─── GIVEN ENTRIES ───

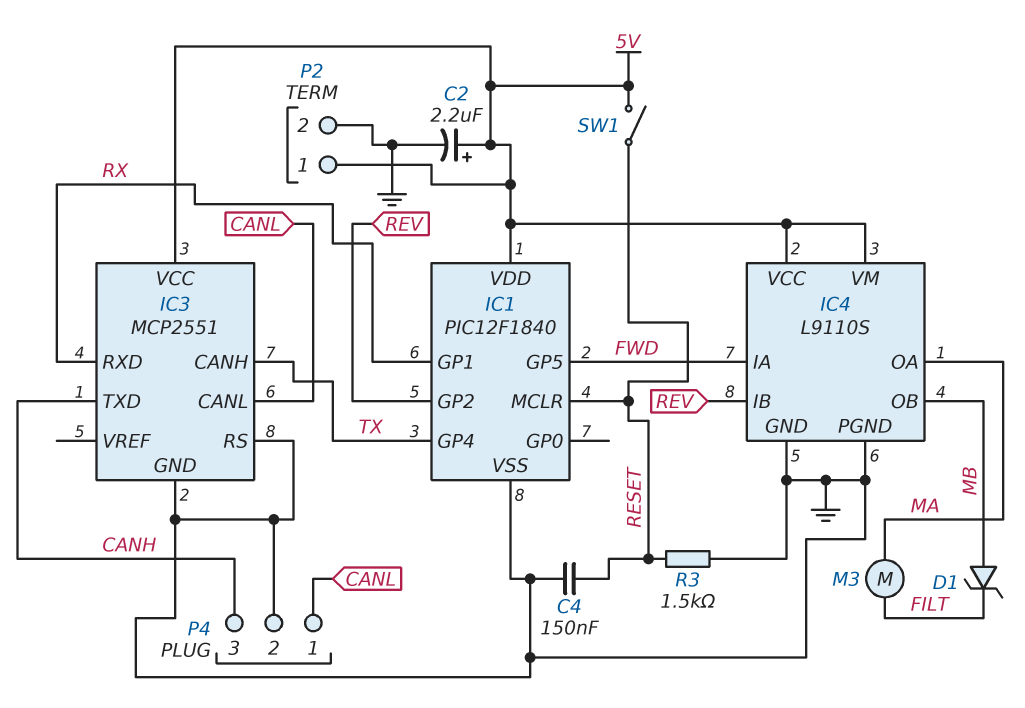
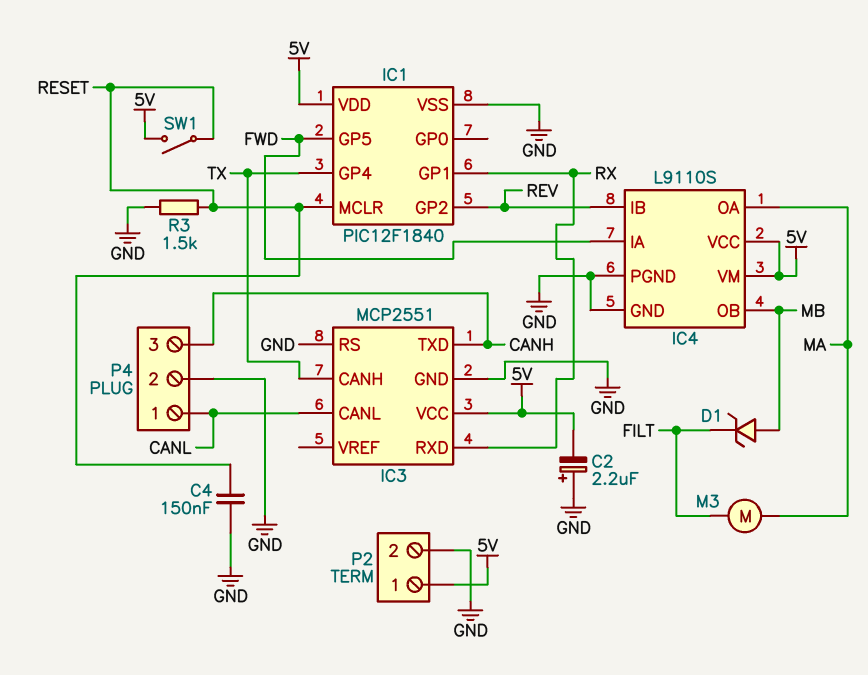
C2: 2.2uF (plus 5V, minus GND) -> 2.2uF (plus GND, minus 5V)

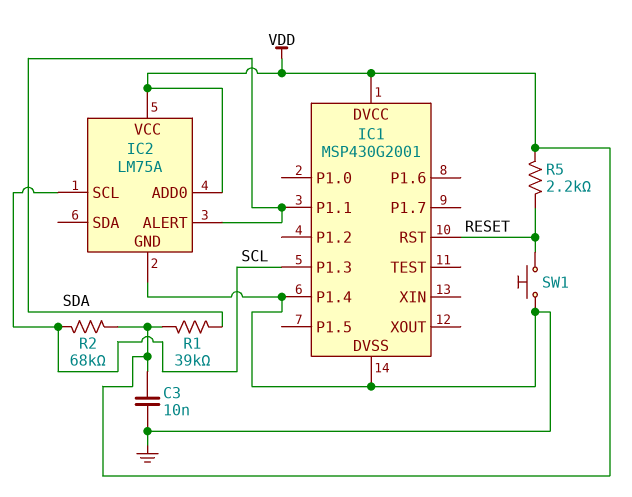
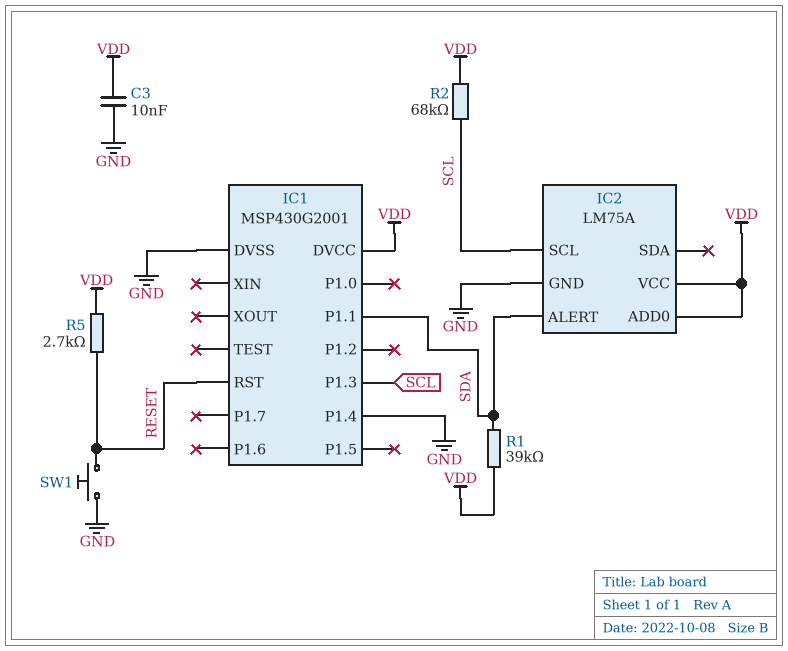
R5: 2.2k (RESET, VDD) -> 2.7k (RESET, VDD)

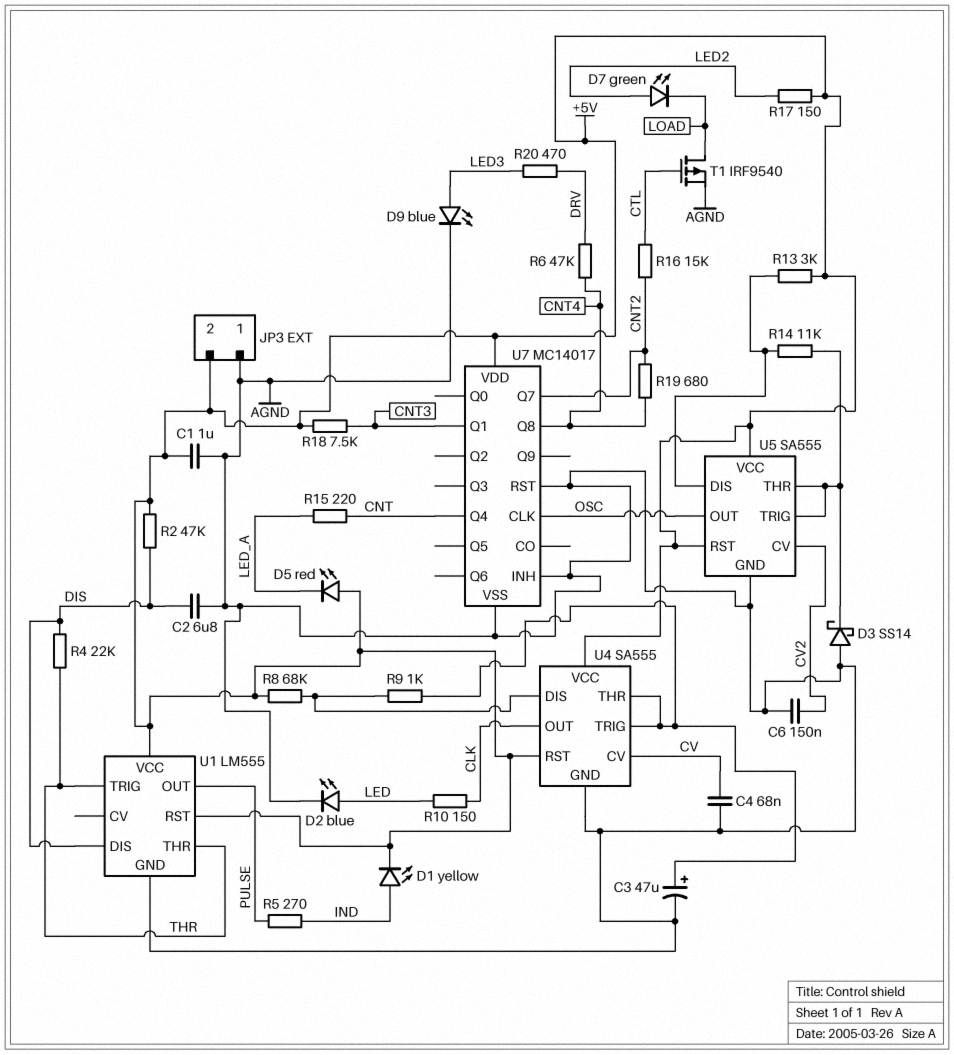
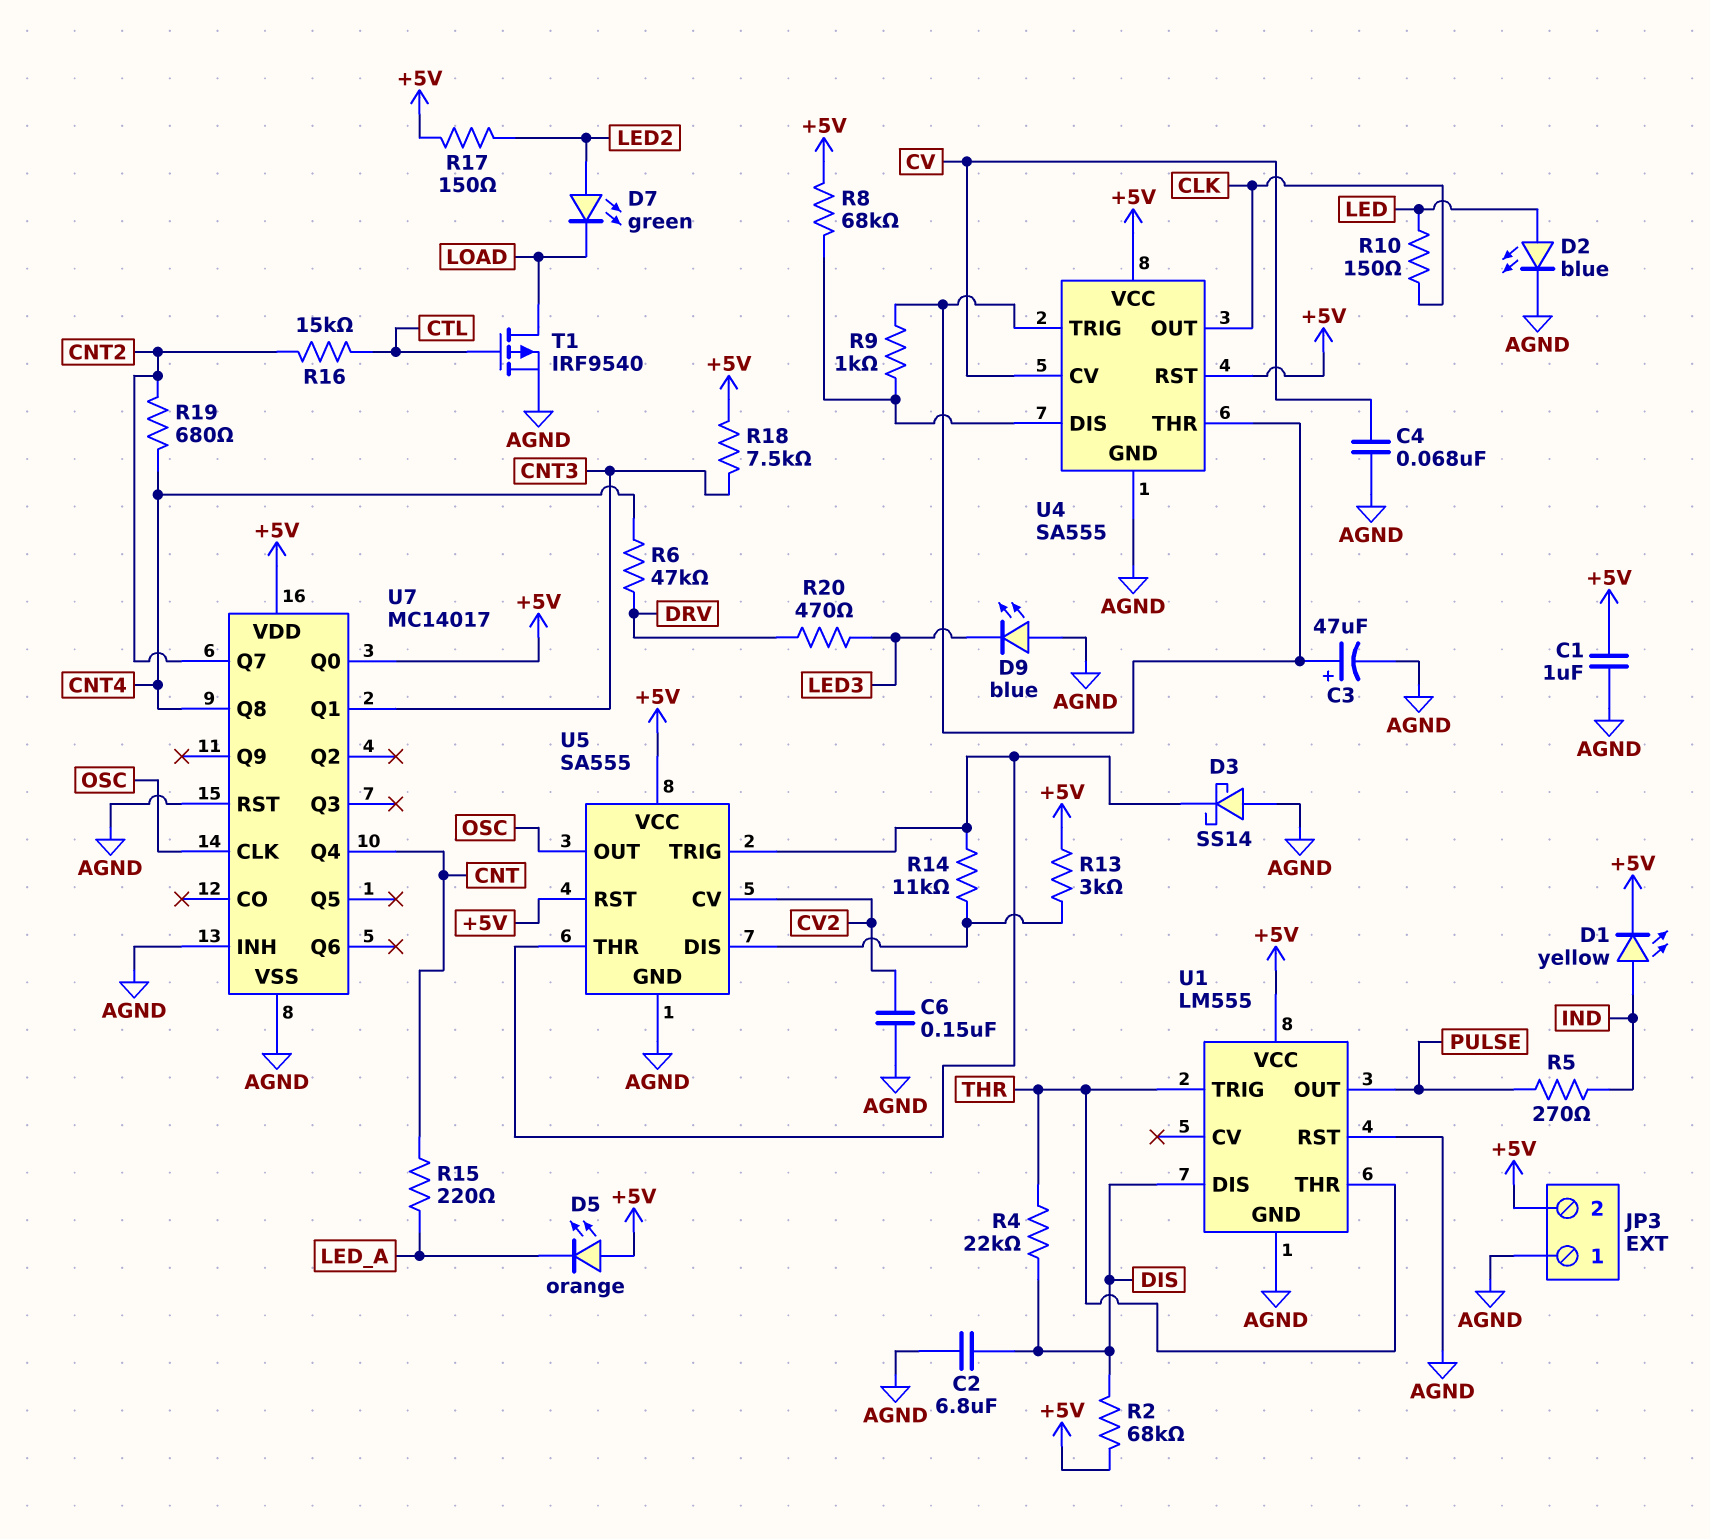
D5: LED red (A +5V, K LED_A) -> LED orange (A +5V, K LED_A)
D9: LED blue (A LED3, K AGND) -> LED blue (A AGND, K LED3)
R2: 47k (+5V, DIS) -> 68k (+5V, DIS)
U1 pin RST: +5V -> AGND
U7 pin Q0: none -> +5V

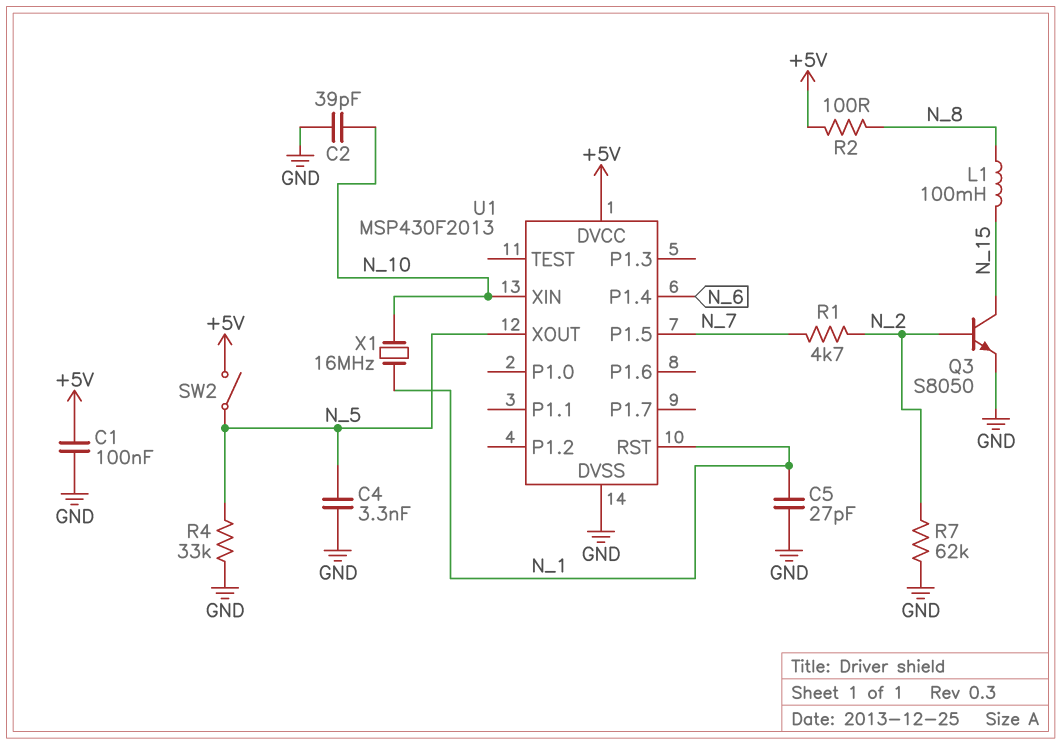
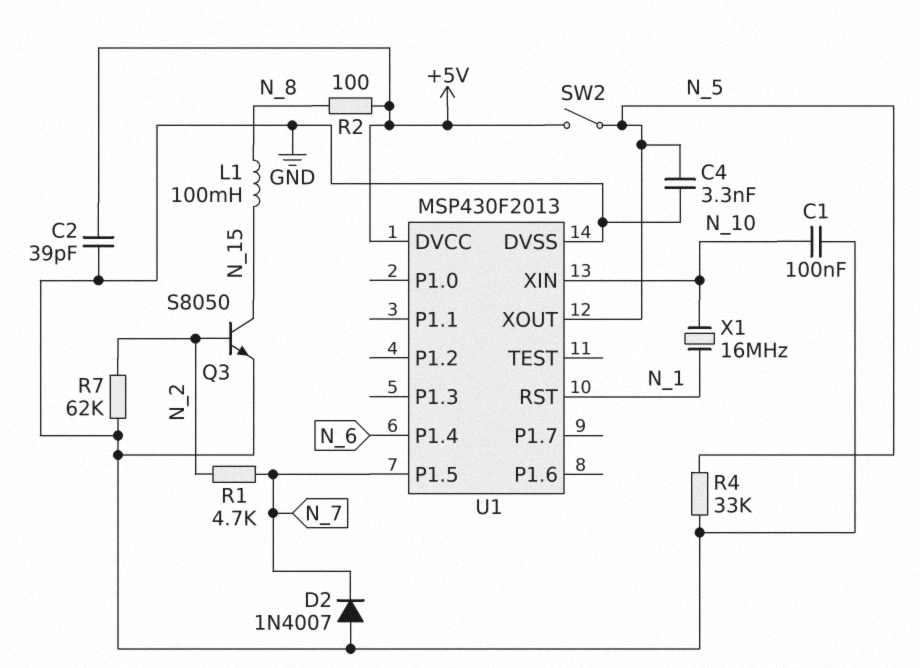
C1: 100nF (+5V, GND) -> 100nF (GND, N_10)
C2: 39pF (GND, N_10) -> 39pF (+5V, GND)
C5: 27pF (GND, N_1) -> none
D2: none -> diode 1N4007 (A GND, K N_7)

───

▶ _ACTIVITY_: Your copy should match the entries above exactly and contain no pictures.

▶ _SOLUTION FOR THIS TASK_:
C2: 2.2uF (plus 5V, minus GND) -> 2.2uF (plus GND, minus 5V)

R5: 2.2k (RESET, VDD) -> 2.7k (RESET, VDD)

D5: LED red (A +5V, K LED_A) -> LED orange (A +5V, K LED_A)
D9: LED blue (A LED3, K AGND) -> LED blue (A AGND, K LED3)
R2: 47k (+5V, DIS) -> 68k (+5V, DIS)
U1 pin RST: +5V -> AGND
U7 pin Q0: none -> +5V

C1: 100nF (+5V, GND) -> 100nF (GND, N_10)
C2: 39pF (GND, N_10) -> 39pF (+5V, GND)
C5: 27pF (GND, N_1) -> none
D2: none -> diode 1N4007 (A GND, K N_7)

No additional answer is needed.